* [INSTRUCTIONS FOR THE TASK]: Output each of the entries exactly, skipping every picture they contain.

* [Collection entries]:
---

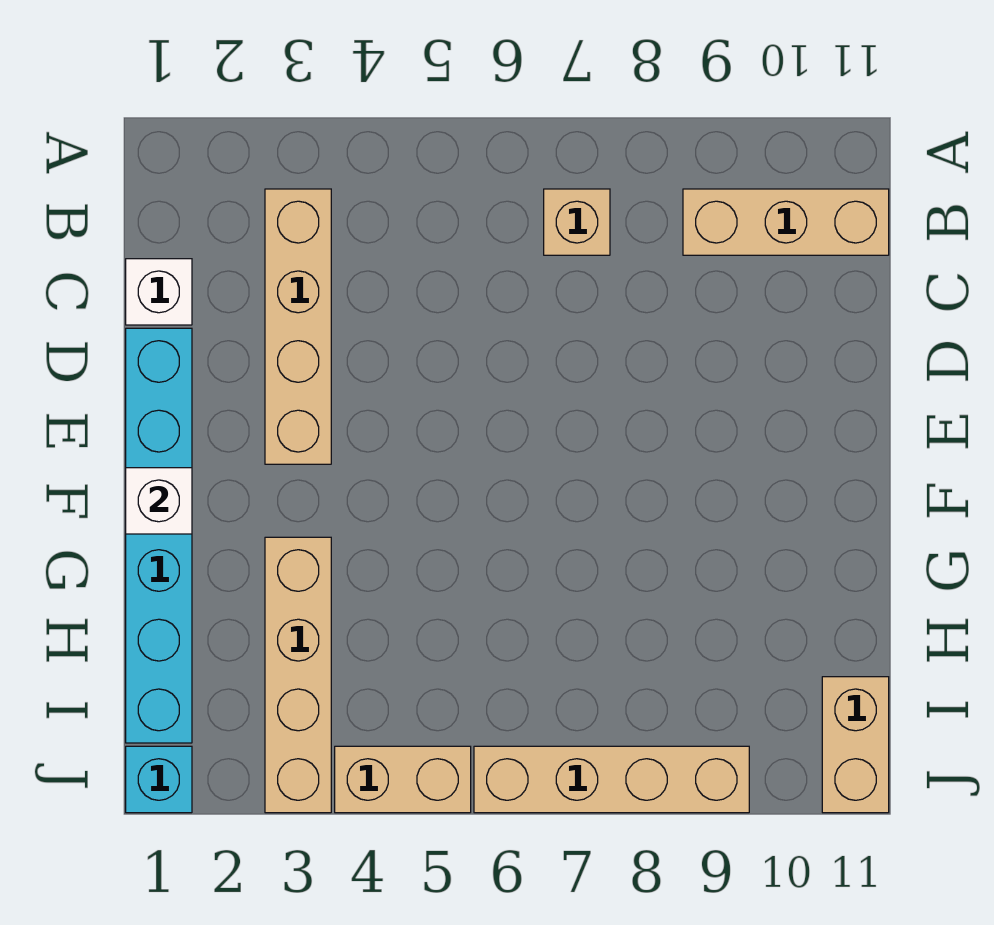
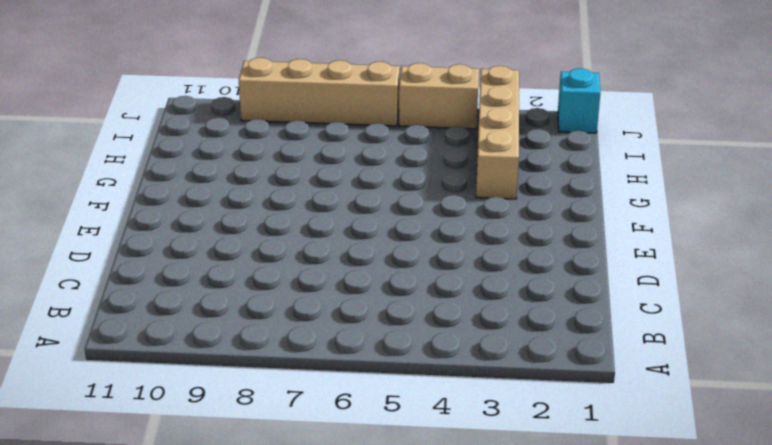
none -> tan 1x4 brick [265,189,331,464]
none -> tan 1x1 brick [544,189,610,255]

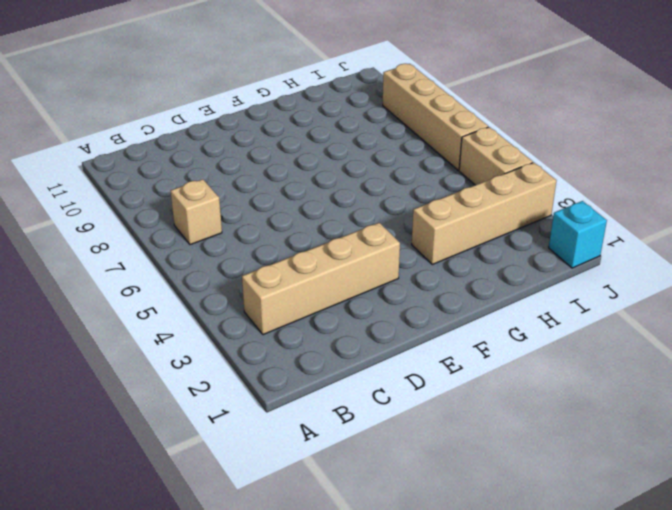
none -> tan 1x3 brick [683,189,889,255]
none -> white 1x1 brick [126,259,192,325]

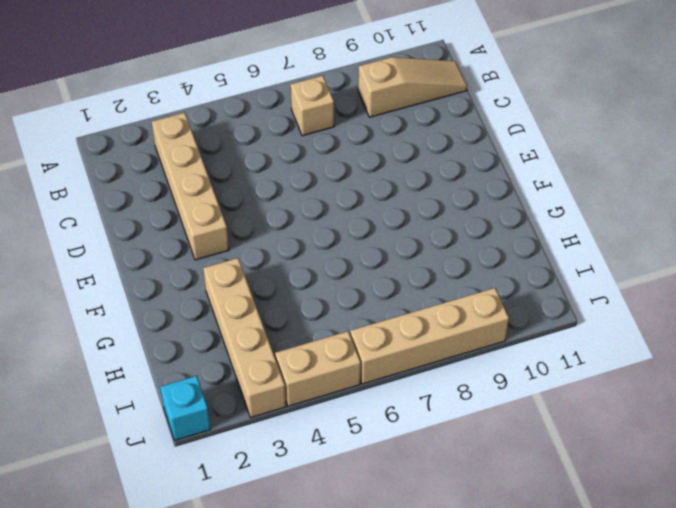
tan 1x3 slope [358,57,467,117] -> tan 1x3 brick [683,189,889,255]
none -> white 1x1 brick [126,259,192,325]
none -> cyan 1x6 brick [126,328,192,743]

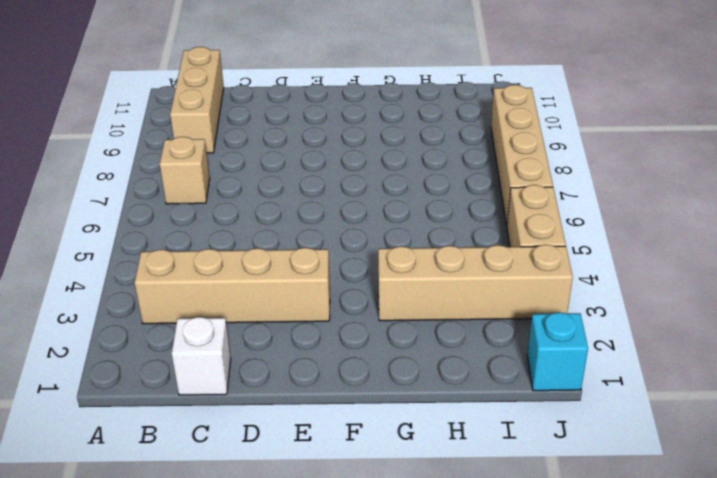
none -> cyan 1x6 brick [126,328,192,743]
none -> tan 1x2 brick [822,677,889,813]

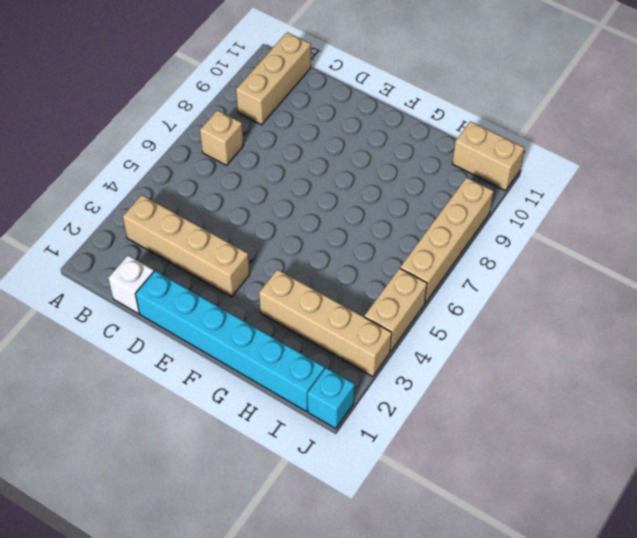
none -> white 1x1 brick [126,468,192,534]

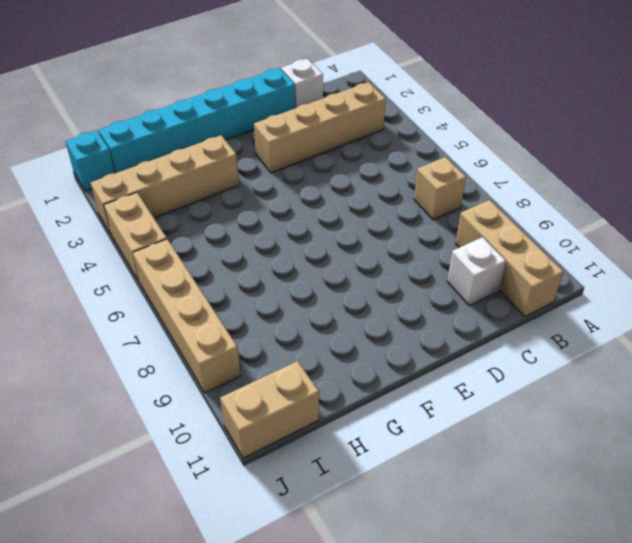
white 1x1 brick [447,237,506,306] -> white 1x1 brick moved to [126,468,192,534]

---

* [THE COMPLETED TASK]:
none -> tan 1x4 brick [265,189,331,464]
none -> tan 1x1 brick [544,189,610,255]

none -> tan 1x3 brick [683,189,889,255]
none -> white 1x1 brick [126,259,192,325]

tan 1x3 slope [358,57,467,117] -> tan 1x3 brick [683,189,889,255]
none -> white 1x1 brick [126,259,192,325]
none -> cyan 1x6 brick [126,328,192,743]

none -> cyan 1x6 brick [126,328,192,743]
none -> tan 1x2 brick [822,677,889,813]

none -> white 1x1 brick [126,468,192,534]

white 1x1 brick [447,237,506,306] -> white 1x1 brick moved to [126,468,192,534]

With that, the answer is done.